*** MATERIAL PROVIDED

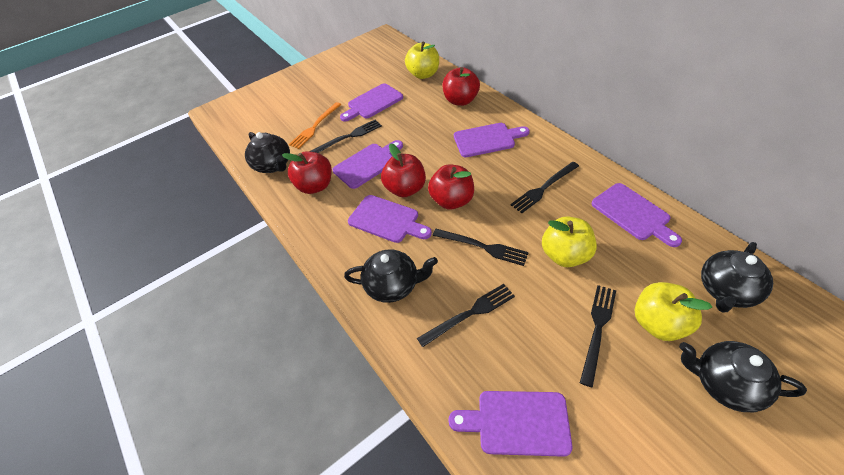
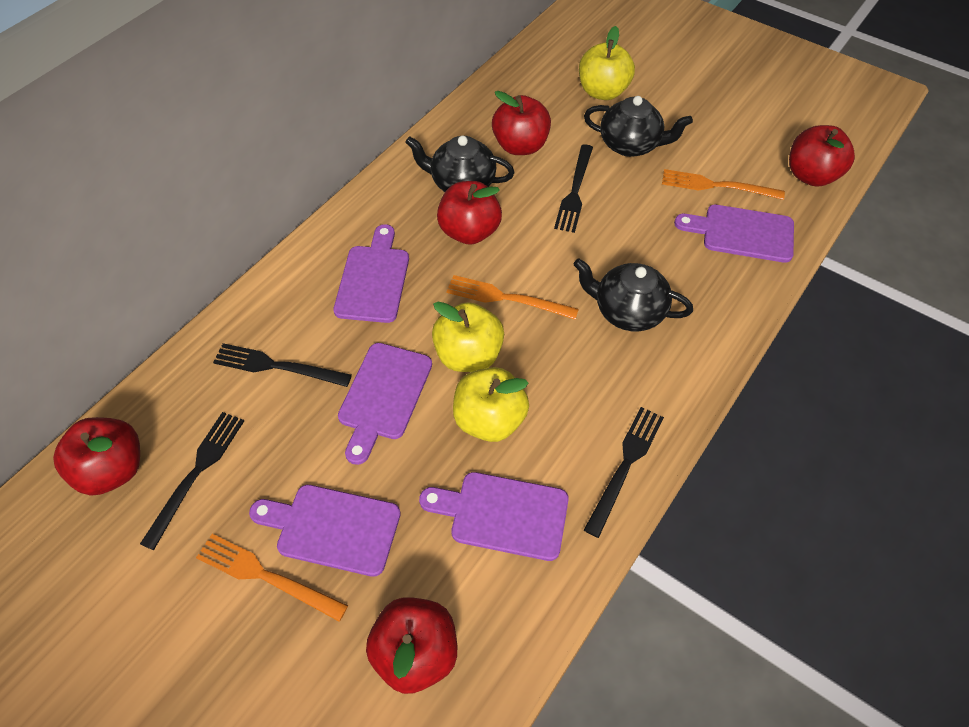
black fork: 5 -> 4
black teapot: 4 -> 3
orange fork: 1 -> 3
purple cutting board: 6 -> 5
red apple: 4 -> 5

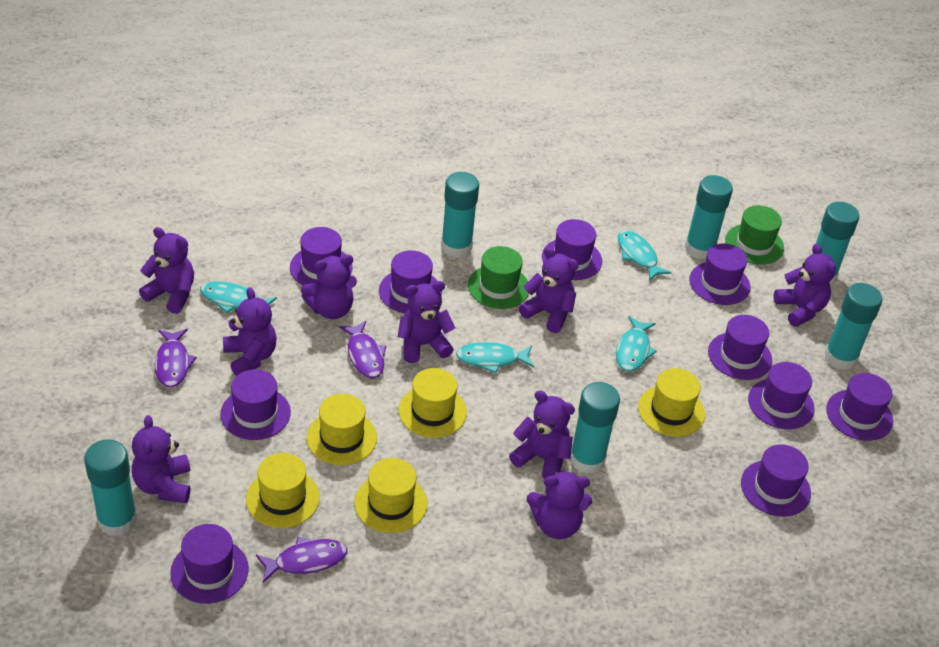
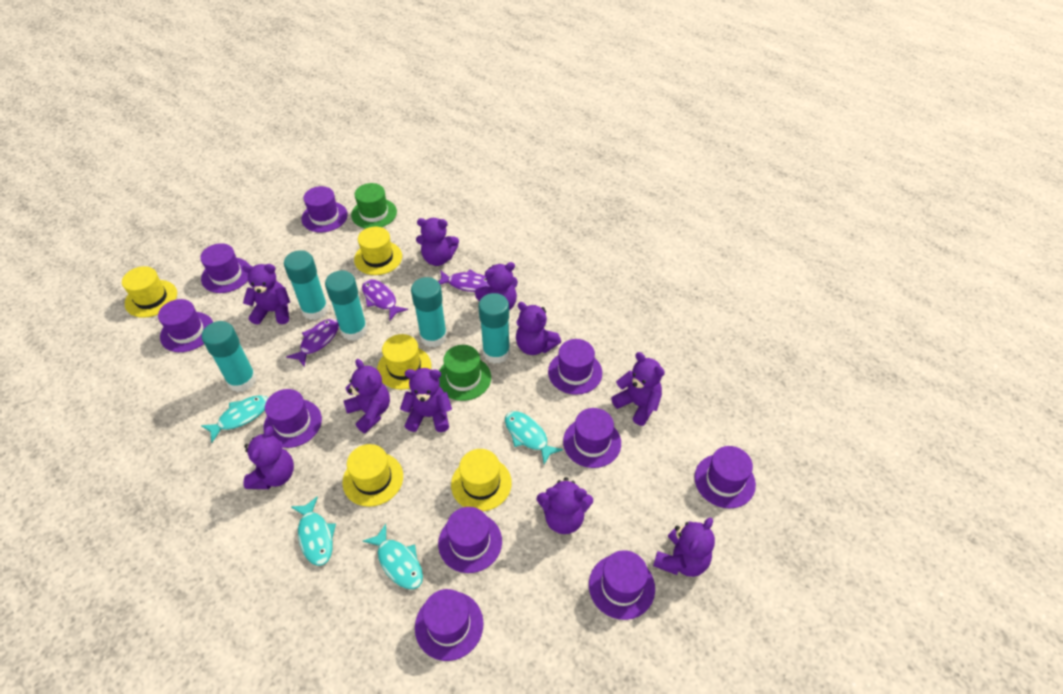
purple teddy bear: 9 -> 10
turquoise glue stick: 6 -> 5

******

WORK INSTRUCTIONS: Only lines that contain "purple" are needed, so copy each of them from the data.

RESULT FOR THIS TASK:
purple cutting board: 6 -> 5
purple teddy bear: 9 -> 10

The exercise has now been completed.